"""

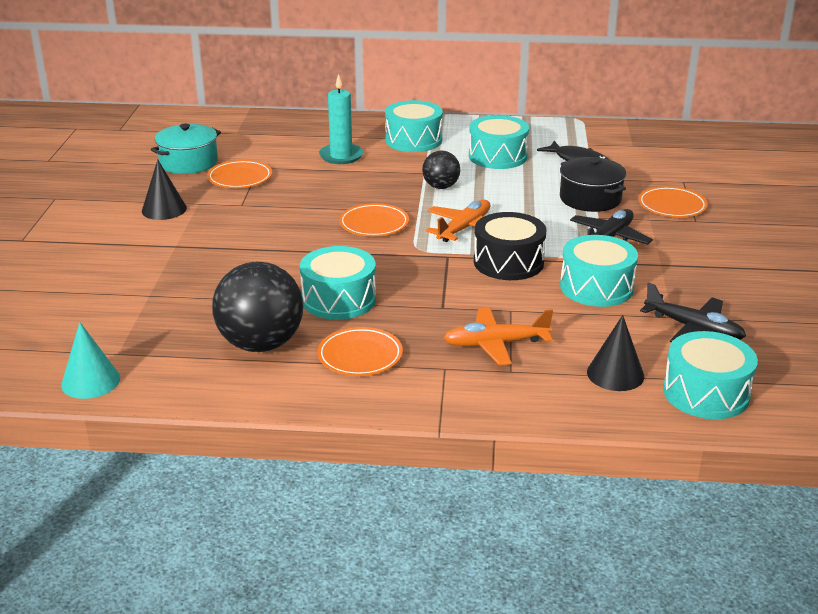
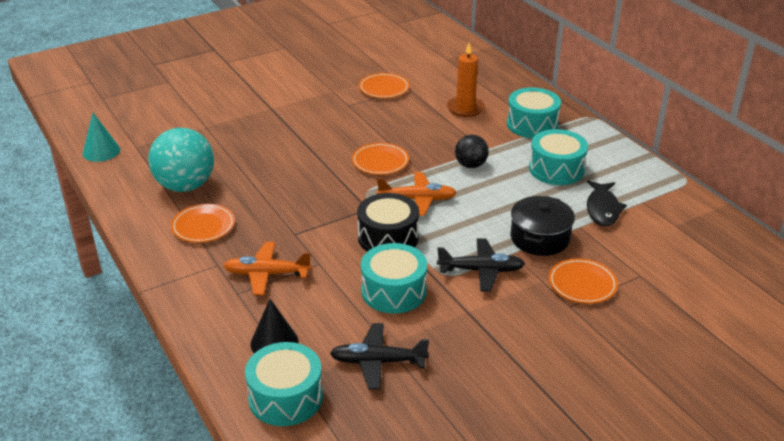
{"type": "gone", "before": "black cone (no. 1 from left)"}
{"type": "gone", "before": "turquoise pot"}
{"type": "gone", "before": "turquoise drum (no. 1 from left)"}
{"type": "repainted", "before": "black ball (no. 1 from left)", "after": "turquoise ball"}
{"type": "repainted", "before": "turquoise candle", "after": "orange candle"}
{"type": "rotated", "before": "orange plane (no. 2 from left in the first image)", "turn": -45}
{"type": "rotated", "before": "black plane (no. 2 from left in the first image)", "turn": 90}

"""

_PROBLEM REQUIREMENTS_
In your copy, include every record word for word but no pictures.

_WRITTEN SOLUTION_
{"type": "gone", "before": "black cone (no. 1 from left)"}
{"type": "gone", "before": "turquoise pot"}
{"type": "gone", "before": "turquoise drum (no. 1 from left)"}
{"type": "repainted", "before": "black ball (no. 1 from left)", "after": "turquoise ball"}
{"type": "repainted", "before": "turquoise candle", "after": "orange candle"}
{"type": "rotated", "before": "orange plane (no. 2 from left in the first image)", "turn": -45}
{"type": "rotated", "before": "black plane (no. 2 from left in the first image)", "turn": 90}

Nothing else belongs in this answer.